EXERCISE DESCRIPTION -
Restate each entry below without changing a word.

GIVEN RECORDS -
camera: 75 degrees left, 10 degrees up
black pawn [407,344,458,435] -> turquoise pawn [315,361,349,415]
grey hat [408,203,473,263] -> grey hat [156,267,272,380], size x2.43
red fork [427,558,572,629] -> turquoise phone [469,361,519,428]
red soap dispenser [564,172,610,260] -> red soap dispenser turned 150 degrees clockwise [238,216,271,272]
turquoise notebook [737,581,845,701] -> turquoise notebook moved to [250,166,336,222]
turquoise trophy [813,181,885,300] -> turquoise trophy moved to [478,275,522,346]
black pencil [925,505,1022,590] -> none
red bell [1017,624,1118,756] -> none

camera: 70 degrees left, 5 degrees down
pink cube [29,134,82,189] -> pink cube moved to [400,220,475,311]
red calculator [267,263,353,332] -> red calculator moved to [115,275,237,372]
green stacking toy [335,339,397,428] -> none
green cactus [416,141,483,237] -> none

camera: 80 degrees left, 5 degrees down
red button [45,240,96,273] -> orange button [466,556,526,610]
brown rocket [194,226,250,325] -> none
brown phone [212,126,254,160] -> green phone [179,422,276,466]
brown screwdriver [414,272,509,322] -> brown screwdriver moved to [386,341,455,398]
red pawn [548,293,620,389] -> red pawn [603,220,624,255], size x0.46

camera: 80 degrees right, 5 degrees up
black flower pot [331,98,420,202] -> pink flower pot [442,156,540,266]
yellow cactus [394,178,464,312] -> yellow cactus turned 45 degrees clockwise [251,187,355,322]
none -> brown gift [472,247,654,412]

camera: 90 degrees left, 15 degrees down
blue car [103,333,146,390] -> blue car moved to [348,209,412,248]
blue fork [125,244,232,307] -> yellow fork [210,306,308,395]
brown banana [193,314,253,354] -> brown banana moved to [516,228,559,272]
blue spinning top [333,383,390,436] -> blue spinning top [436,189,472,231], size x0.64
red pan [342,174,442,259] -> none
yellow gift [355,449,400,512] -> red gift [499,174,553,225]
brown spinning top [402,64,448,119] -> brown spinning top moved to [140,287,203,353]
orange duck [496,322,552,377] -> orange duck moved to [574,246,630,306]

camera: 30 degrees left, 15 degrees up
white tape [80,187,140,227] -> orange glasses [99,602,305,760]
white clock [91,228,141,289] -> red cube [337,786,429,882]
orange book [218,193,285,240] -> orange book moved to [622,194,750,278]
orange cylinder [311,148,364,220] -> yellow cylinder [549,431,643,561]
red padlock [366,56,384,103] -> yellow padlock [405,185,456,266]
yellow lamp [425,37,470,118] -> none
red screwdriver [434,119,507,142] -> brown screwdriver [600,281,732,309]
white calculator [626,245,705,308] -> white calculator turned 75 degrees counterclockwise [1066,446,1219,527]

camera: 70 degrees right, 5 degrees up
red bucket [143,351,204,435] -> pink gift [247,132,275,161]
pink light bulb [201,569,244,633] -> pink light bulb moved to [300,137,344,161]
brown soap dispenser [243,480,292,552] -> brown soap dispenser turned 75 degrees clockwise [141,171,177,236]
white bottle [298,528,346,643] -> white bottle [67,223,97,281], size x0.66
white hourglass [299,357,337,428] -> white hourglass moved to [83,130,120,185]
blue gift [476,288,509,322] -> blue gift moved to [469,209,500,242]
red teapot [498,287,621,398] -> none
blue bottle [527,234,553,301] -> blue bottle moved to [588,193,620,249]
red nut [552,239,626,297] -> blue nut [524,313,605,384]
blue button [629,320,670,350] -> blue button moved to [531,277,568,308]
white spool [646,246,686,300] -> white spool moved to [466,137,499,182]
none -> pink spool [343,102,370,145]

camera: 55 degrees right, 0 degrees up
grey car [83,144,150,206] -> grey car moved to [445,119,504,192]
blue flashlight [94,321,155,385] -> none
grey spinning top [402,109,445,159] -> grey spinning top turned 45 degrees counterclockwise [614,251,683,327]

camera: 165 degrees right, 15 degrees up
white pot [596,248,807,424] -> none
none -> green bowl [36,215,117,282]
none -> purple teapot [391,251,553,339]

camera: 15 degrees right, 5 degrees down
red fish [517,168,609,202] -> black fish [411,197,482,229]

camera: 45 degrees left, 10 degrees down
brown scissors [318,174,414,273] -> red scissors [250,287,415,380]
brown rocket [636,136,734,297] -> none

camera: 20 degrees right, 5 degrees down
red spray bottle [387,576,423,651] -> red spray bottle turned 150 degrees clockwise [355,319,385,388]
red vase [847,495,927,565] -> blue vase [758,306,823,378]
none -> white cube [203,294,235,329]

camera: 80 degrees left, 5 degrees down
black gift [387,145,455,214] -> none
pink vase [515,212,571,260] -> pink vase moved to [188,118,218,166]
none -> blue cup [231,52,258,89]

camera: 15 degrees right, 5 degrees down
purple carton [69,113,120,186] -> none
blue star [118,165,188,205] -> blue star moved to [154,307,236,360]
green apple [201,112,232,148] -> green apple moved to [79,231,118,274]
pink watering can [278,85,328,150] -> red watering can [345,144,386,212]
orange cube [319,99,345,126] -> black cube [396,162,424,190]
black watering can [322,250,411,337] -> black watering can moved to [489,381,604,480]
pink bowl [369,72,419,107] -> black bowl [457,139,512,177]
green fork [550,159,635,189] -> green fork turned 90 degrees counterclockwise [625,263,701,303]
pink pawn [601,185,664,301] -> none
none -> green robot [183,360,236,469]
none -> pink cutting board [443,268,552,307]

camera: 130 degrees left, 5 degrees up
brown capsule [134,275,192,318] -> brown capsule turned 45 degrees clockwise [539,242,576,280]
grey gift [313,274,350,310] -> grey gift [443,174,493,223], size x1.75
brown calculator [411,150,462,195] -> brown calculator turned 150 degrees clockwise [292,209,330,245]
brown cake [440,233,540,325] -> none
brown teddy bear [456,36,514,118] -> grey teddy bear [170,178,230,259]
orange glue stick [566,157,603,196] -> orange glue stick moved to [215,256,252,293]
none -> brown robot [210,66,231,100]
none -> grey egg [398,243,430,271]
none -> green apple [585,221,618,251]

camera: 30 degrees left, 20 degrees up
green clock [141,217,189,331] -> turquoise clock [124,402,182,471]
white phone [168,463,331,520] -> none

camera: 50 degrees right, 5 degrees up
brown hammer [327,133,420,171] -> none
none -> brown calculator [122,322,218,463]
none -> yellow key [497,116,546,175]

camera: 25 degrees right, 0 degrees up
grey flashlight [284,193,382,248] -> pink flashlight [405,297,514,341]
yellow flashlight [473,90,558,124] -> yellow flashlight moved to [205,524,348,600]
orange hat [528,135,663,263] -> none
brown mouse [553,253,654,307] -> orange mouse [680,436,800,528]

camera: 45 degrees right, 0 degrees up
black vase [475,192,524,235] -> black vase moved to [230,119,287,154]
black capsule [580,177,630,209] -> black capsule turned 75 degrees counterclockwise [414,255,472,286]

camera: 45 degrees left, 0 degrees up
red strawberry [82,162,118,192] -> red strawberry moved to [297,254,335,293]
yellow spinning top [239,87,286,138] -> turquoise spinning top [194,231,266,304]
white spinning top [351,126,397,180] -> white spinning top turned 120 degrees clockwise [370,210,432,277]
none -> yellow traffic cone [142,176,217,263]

SOLUTION -
camera: 75 degrees left, 10 degrees up
black pawn [407,344,458,435] -> turquoise pawn [315,361,349,415]
grey hat [408,203,473,263] -> grey hat [156,267,272,380], size x2.43
red fork [427,558,572,629] -> turquoise phone [469,361,519,428]
red soap dispenser [564,172,610,260] -> red soap dispenser turned 150 degrees clockwise [238,216,271,272]
turquoise notebook [737,581,845,701] -> turquoise notebook moved to [250,166,336,222]
turquoise trophy [813,181,885,300] -> turquoise trophy moved to [478,275,522,346]
black pencil [925,505,1022,590] -> none
red bell [1017,624,1118,756] -> none

camera: 70 degrees left, 5 degrees down
pink cube [29,134,82,189] -> pink cube moved to [400,220,475,311]
red calculator [267,263,353,332] -> red calculator moved to [115,275,237,372]
green stacking toy [335,339,397,428] -> none
green cactus [416,141,483,237] -> none

camera: 80 degrees left, 5 degrees down
red button [45,240,96,273] -> orange button [466,556,526,610]
brown rocket [194,226,250,325] -> none
brown phone [212,126,254,160] -> green phone [179,422,276,466]
brown screwdriver [414,272,509,322] -> brown screwdriver moved to [386,341,455,398]
red pawn [548,293,620,389] -> red pawn [603,220,624,255], size x0.46

camera: 80 degrees right, 5 degrees up
black flower pot [331,98,420,202] -> pink flower pot [442,156,540,266]
yellow cactus [394,178,464,312] -> yellow cactus turned 45 degrees clockwise [251,187,355,322]
none -> brown gift [472,247,654,412]

camera: 90 degrees left, 15 degrees down
blue car [103,333,146,390] -> blue car moved to [348,209,412,248]
blue fork [125,244,232,307] -> yellow fork [210,306,308,395]
brown banana [193,314,253,354] -> brown banana moved to [516,228,559,272]
blue spinning top [333,383,390,436] -> blue spinning top [436,189,472,231], size x0.64
red pan [342,174,442,259] -> none
yellow gift [355,449,400,512] -> red gift [499,174,553,225]
brown spinning top [402,64,448,119] -> brown spinning top moved to [140,287,203,353]
orange duck [496,322,552,377] -> orange duck moved to [574,246,630,306]

camera: 30 degrees left, 15 degrees up
white tape [80,187,140,227] -> orange glasses [99,602,305,760]
white clock [91,228,141,289] -> red cube [337,786,429,882]
orange book [218,193,285,240] -> orange book moved to [622,194,750,278]
orange cylinder [311,148,364,220] -> yellow cylinder [549,431,643,561]
red padlock [366,56,384,103] -> yellow padlock [405,185,456,266]
yellow lamp [425,37,470,118] -> none
red screwdriver [434,119,507,142] -> brown screwdriver [600,281,732,309]
white calculator [626,245,705,308] -> white calculator turned 75 degrees counterclockwise [1066,446,1219,527]

camera: 70 degrees right, 5 degrees up
red bucket [143,351,204,435] -> pink gift [247,132,275,161]
pink light bulb [201,569,244,633] -> pink light bulb moved to [300,137,344,161]
brown soap dispenser [243,480,292,552] -> brown soap dispenser turned 75 degrees clockwise [141,171,177,236]
white bottle [298,528,346,643] -> white bottle [67,223,97,281], size x0.66
white hourglass [299,357,337,428] -> white hourglass moved to [83,130,120,185]
blue gift [476,288,509,322] -> blue gift moved to [469,209,500,242]
red teapot [498,287,621,398] -> none
blue bottle [527,234,553,301] -> blue bottle moved to [588,193,620,249]
red nut [552,239,626,297] -> blue nut [524,313,605,384]
blue button [629,320,670,350] -> blue button moved to [531,277,568,308]
white spool [646,246,686,300] -> white spool moved to [466,137,499,182]
none -> pink spool [343,102,370,145]

camera: 55 degrees right, 0 degrees up
grey car [83,144,150,206] -> grey car moved to [445,119,504,192]
blue flashlight [94,321,155,385] -> none
grey spinning top [402,109,445,159] -> grey spinning top turned 45 degrees counterclockwise [614,251,683,327]

camera: 165 degrees right, 15 degrees up
white pot [596,248,807,424] -> none
none -> green bowl [36,215,117,282]
none -> purple teapot [391,251,553,339]

camera: 15 degrees right, 5 degrees down
red fish [517,168,609,202] -> black fish [411,197,482,229]

camera: 45 degrees left, 10 degrees down
brown scissors [318,174,414,273] -> red scissors [250,287,415,380]
brown rocket [636,136,734,297] -> none

camera: 20 degrees right, 5 degrees down
red spray bottle [387,576,423,651] -> red spray bottle turned 150 degrees clockwise [355,319,385,388]
red vase [847,495,927,565] -> blue vase [758,306,823,378]
none -> white cube [203,294,235,329]

camera: 80 degrees left, 5 degrees down
black gift [387,145,455,214] -> none
pink vase [515,212,571,260] -> pink vase moved to [188,118,218,166]
none -> blue cup [231,52,258,89]

camera: 15 degrees right, 5 degrees down
purple carton [69,113,120,186] -> none
blue star [118,165,188,205] -> blue star moved to [154,307,236,360]
green apple [201,112,232,148] -> green apple moved to [79,231,118,274]
pink watering can [278,85,328,150] -> red watering can [345,144,386,212]
orange cube [319,99,345,126] -> black cube [396,162,424,190]
black watering can [322,250,411,337] -> black watering can moved to [489,381,604,480]
pink bowl [369,72,419,107] -> black bowl [457,139,512,177]
green fork [550,159,635,189] -> green fork turned 90 degrees counterclockwise [625,263,701,303]
pink pawn [601,185,664,301] -> none
none -> green robot [183,360,236,469]
none -> pink cutting board [443,268,552,307]

camera: 130 degrees left, 5 degrees up
brown capsule [134,275,192,318] -> brown capsule turned 45 degrees clockwise [539,242,576,280]
grey gift [313,274,350,310] -> grey gift [443,174,493,223], size x1.75
brown calculator [411,150,462,195] -> brown calculator turned 150 degrees clockwise [292,209,330,245]
brown cake [440,233,540,325] -> none
brown teddy bear [456,36,514,118] -> grey teddy bear [170,178,230,259]
orange glue stick [566,157,603,196] -> orange glue stick moved to [215,256,252,293]
none -> brown robot [210,66,231,100]
none -> grey egg [398,243,430,271]
none -> green apple [585,221,618,251]

camera: 30 degrees left, 20 degrees up
green clock [141,217,189,331] -> turquoise clock [124,402,182,471]
white phone [168,463,331,520] -> none

camera: 50 degrees right, 5 degrees up
brown hammer [327,133,420,171] -> none
none -> brown calculator [122,322,218,463]
none -> yellow key [497,116,546,175]

camera: 25 degrees right, 0 degrees up
grey flashlight [284,193,382,248] -> pink flashlight [405,297,514,341]
yellow flashlight [473,90,558,124] -> yellow flashlight moved to [205,524,348,600]
orange hat [528,135,663,263] -> none
brown mouse [553,253,654,307] -> orange mouse [680,436,800,528]

camera: 45 degrees right, 0 degrees up
black vase [475,192,524,235] -> black vase moved to [230,119,287,154]
black capsule [580,177,630,209] -> black capsule turned 75 degrees counterclockwise [414,255,472,286]

camera: 45 degrees left, 0 degrees up
red strawberry [82,162,118,192] -> red strawberry moved to [297,254,335,293]
yellow spinning top [239,87,286,138] -> turquoise spinning top [194,231,266,304]
white spinning top [351,126,397,180] -> white spinning top turned 120 degrees clockwise [370,210,432,277]
none -> yellow traffic cone [142,176,217,263]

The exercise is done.